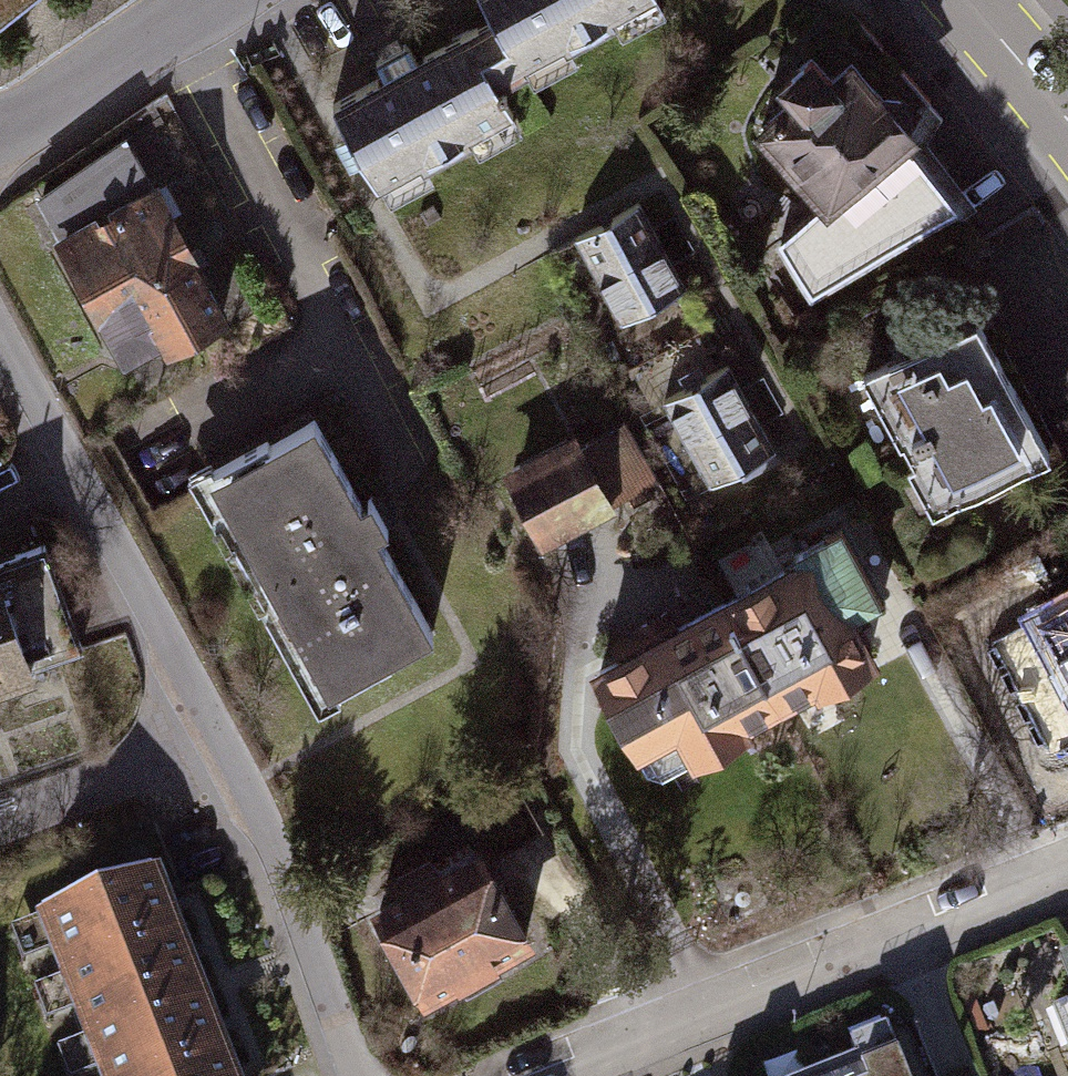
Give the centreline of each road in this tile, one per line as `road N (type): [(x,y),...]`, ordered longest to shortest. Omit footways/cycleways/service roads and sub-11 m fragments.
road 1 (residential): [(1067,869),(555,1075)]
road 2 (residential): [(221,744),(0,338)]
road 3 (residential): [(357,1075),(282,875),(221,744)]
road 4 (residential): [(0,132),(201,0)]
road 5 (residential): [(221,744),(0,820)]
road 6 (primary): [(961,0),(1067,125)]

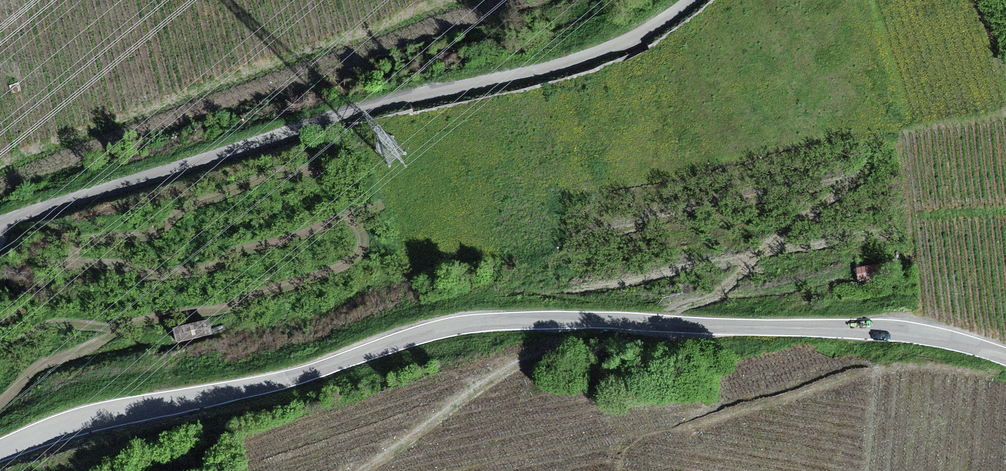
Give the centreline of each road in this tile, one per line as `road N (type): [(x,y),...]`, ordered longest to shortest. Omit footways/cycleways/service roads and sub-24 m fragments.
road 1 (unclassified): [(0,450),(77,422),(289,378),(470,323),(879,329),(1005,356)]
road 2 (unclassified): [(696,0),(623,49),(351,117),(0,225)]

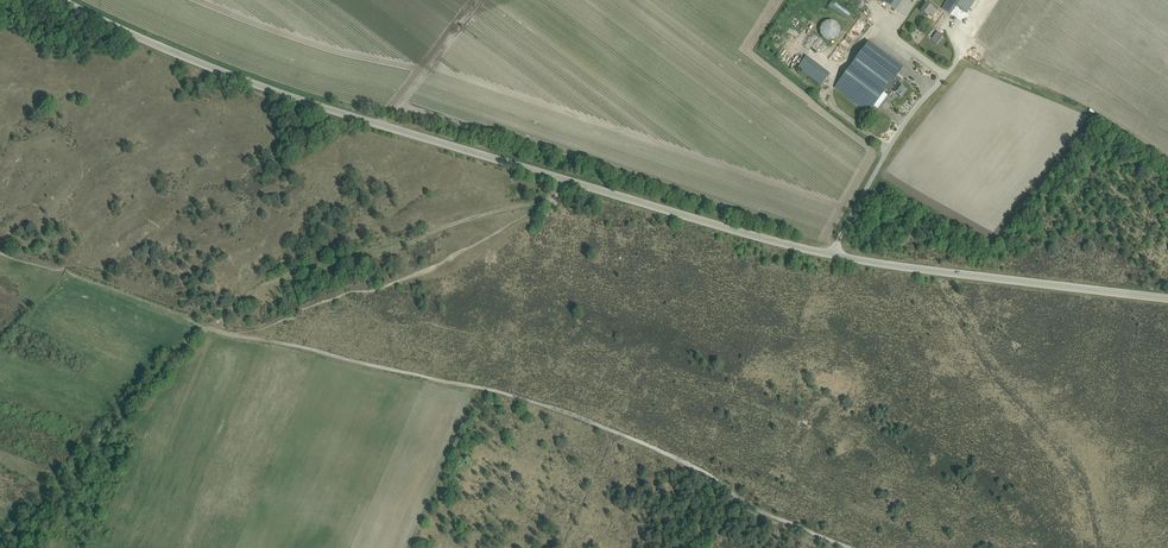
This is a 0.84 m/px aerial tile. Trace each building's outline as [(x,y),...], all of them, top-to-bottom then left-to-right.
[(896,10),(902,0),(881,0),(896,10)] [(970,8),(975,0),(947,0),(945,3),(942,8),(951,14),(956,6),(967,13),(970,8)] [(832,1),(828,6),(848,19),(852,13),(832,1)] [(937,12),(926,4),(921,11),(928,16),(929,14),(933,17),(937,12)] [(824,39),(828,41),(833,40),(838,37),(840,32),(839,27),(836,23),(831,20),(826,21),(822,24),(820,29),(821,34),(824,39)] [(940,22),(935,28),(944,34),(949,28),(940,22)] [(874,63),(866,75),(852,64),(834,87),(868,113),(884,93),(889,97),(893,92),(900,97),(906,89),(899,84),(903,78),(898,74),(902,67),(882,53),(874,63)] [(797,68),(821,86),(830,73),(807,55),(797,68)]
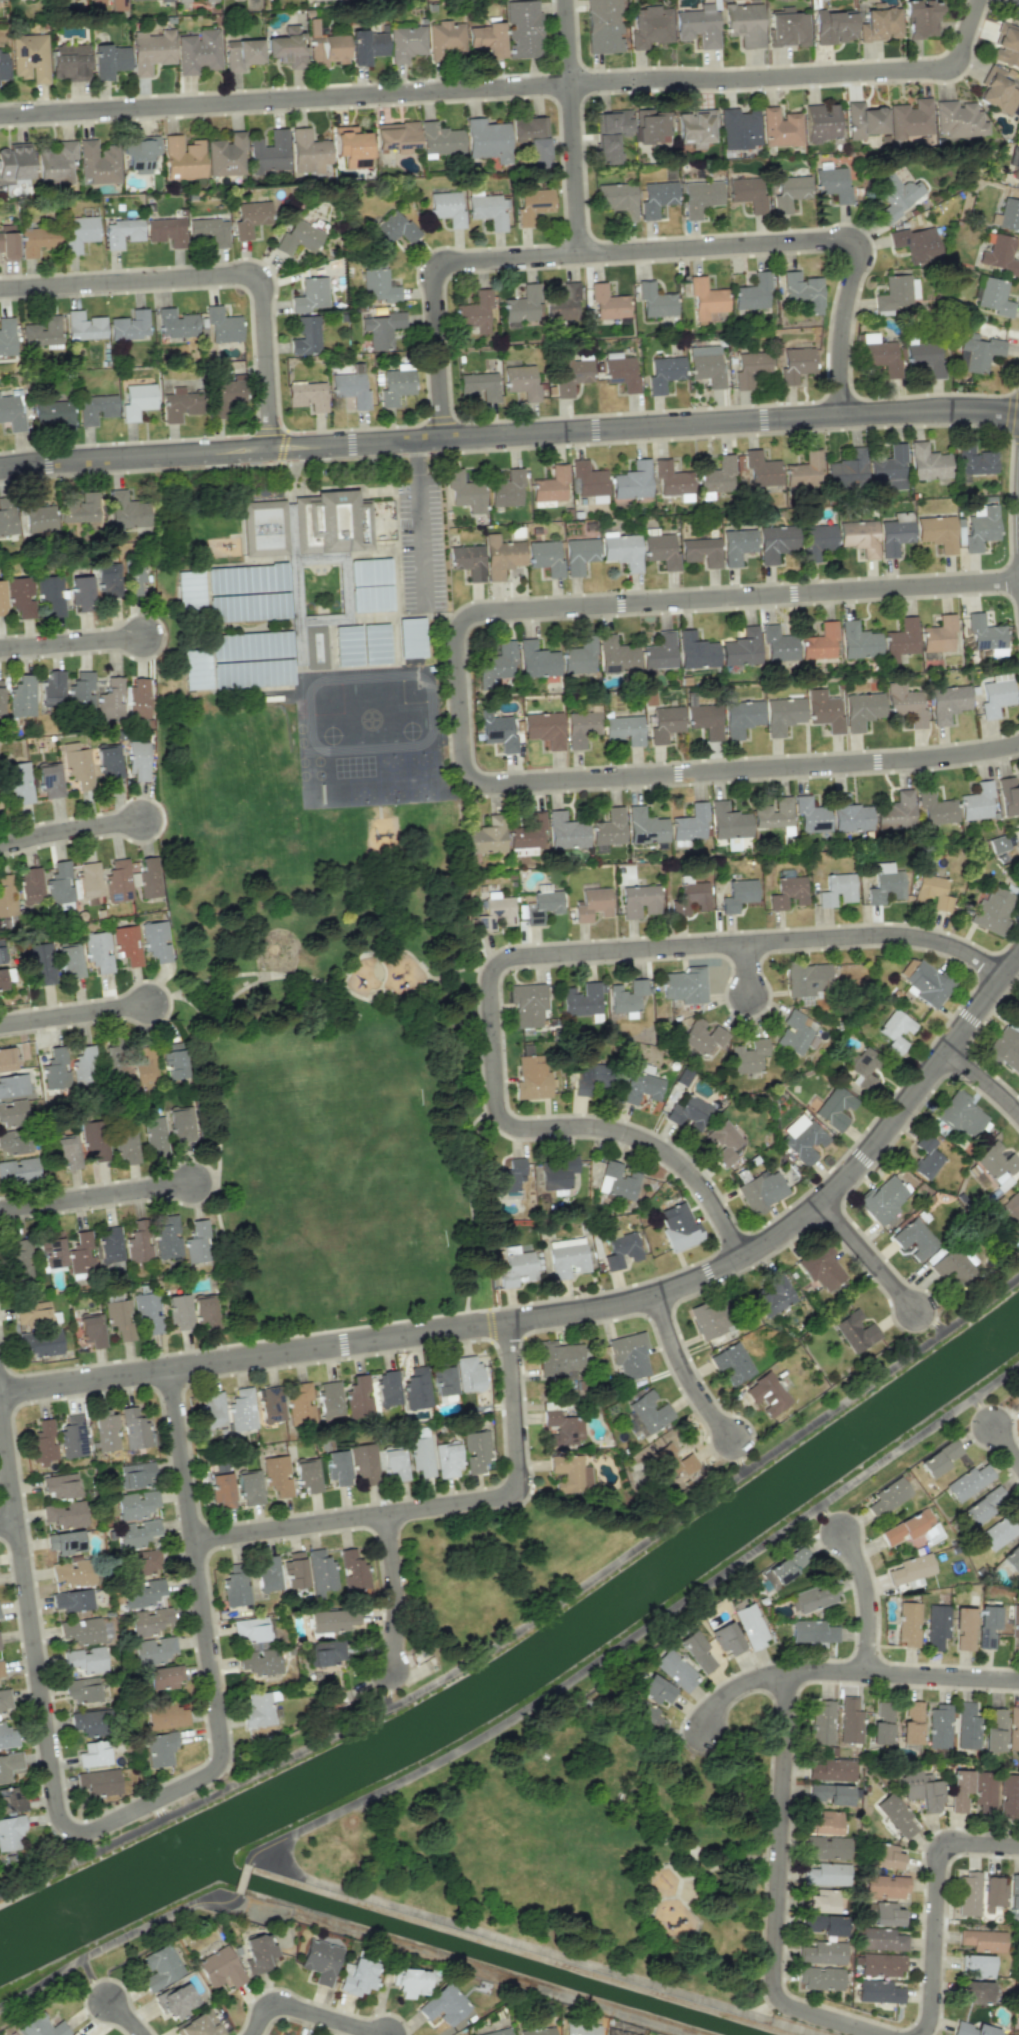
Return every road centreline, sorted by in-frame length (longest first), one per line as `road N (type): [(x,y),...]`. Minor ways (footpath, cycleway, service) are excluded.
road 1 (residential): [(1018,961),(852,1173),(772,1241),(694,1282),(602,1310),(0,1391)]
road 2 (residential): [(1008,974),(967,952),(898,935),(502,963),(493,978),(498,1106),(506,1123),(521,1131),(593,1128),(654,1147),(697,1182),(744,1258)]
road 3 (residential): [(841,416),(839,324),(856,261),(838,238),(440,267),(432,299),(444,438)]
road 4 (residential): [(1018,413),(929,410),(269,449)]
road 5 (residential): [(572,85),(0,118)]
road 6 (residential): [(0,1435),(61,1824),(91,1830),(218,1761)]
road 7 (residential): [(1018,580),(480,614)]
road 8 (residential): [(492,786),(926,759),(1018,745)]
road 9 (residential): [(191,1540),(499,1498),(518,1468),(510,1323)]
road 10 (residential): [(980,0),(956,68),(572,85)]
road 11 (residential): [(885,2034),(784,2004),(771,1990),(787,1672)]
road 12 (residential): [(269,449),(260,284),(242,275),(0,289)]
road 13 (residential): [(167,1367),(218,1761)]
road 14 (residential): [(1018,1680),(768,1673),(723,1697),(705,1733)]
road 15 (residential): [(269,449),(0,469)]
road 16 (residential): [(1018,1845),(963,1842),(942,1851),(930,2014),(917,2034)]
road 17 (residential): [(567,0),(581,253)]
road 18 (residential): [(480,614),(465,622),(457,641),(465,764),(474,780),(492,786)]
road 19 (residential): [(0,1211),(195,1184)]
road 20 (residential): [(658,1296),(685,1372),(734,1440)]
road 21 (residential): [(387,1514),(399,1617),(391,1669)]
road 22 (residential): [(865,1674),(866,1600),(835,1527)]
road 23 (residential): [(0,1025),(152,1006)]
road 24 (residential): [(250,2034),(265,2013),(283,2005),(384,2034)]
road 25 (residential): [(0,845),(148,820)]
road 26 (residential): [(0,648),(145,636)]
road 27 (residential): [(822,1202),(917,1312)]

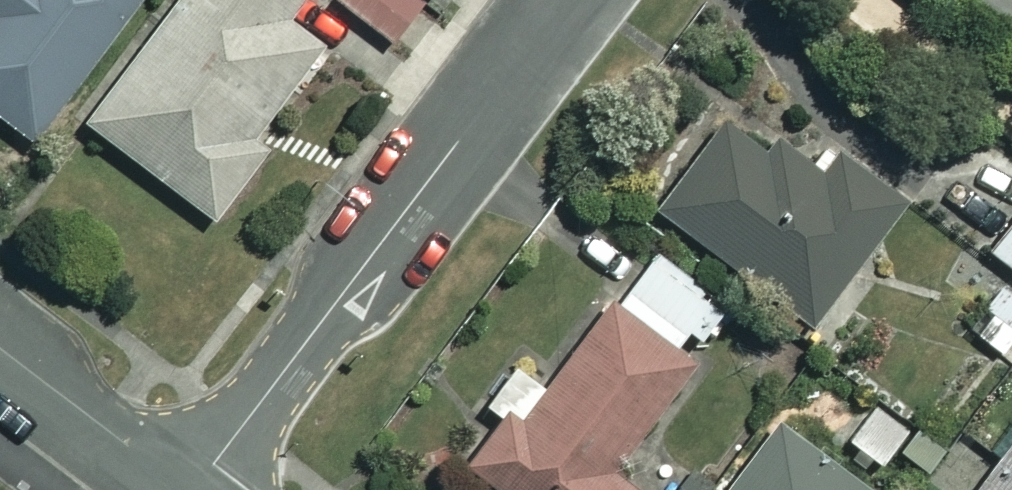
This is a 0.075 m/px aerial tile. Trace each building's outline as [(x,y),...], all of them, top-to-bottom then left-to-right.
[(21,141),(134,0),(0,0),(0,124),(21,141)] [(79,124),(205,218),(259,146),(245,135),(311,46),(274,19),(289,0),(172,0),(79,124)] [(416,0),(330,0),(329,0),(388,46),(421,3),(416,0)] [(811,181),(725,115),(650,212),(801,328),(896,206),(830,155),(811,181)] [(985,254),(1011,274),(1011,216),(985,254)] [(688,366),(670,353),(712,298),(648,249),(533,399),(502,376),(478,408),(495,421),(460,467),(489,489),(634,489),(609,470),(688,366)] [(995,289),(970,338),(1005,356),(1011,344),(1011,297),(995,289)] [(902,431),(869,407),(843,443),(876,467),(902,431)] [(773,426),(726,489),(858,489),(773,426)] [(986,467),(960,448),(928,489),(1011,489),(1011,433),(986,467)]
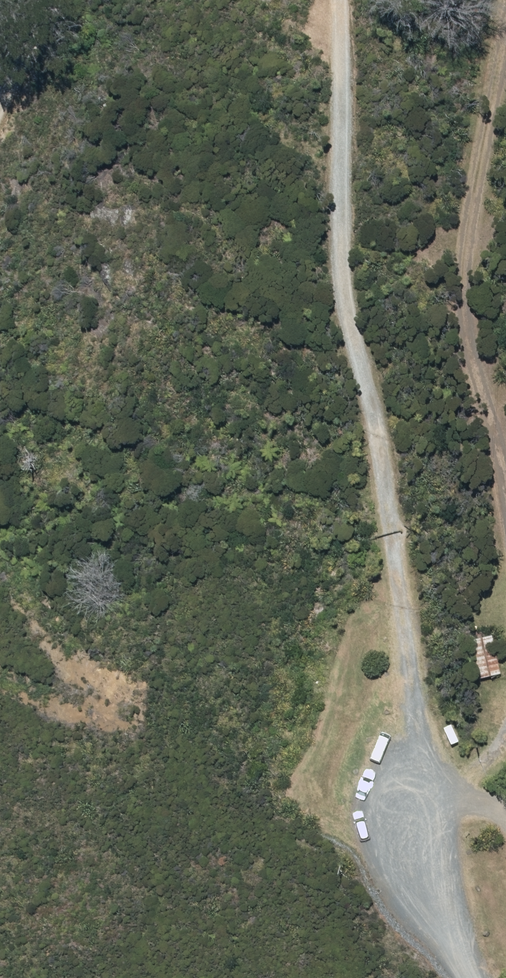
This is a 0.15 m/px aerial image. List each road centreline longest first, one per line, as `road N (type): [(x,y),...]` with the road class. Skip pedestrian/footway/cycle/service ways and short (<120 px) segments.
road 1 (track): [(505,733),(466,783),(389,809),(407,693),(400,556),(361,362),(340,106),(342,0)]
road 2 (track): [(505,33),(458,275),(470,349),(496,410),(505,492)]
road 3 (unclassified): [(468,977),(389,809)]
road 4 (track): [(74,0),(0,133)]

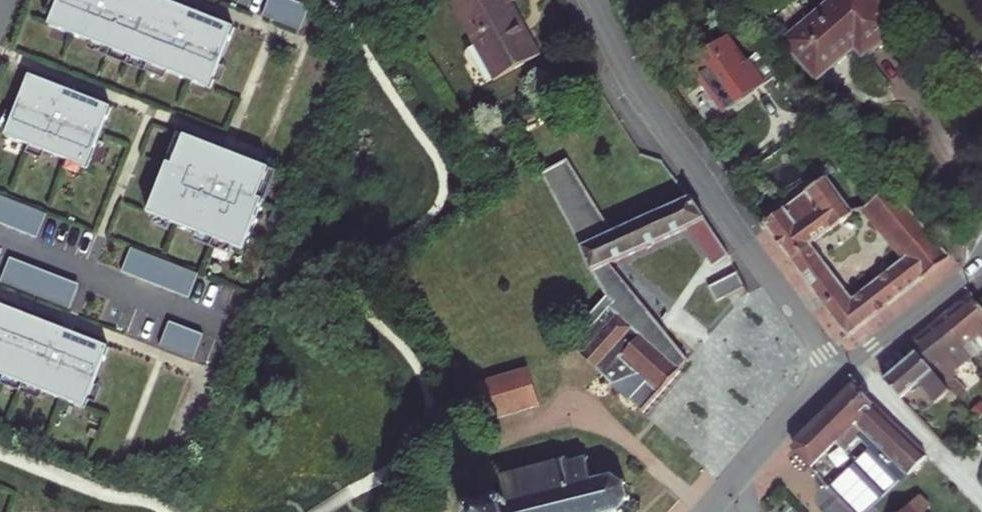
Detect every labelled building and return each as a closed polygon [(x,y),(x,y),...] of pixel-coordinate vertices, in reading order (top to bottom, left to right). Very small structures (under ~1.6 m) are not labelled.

→ **Problem description**
Write out only the lines from the line containing "This is a 0.15" through the end of the material above, both end lines included. Pictures are not written out.

→ **Solution to this task**
This is a 0.15 m/px aerial image. List each road centreline longest first, one per line, as `road N (type): [(x,y),...]` with the road class. Skip pedestrian/footway/cycle/service ways and short (<120 px) segments.
road 1 (track): [(505,733),(466,783),(389,809),(407,693),(400,556),(361,362),(340,106),(342,0)]
road 2 (track): [(505,33),(458,275),(470,349),(496,410),(505,492)]
road 3 (unclassified): [(468,977),(389,809)]
road 4 (track): [(74,0),(0,133)]

Detect every labelled building and return each as a closed polygon [(x,y),(x,y),...] of pixel-coordinate vertices, in reading order (top to bottom, left to right). Very small structures (under ~1.6 m) are not labelled.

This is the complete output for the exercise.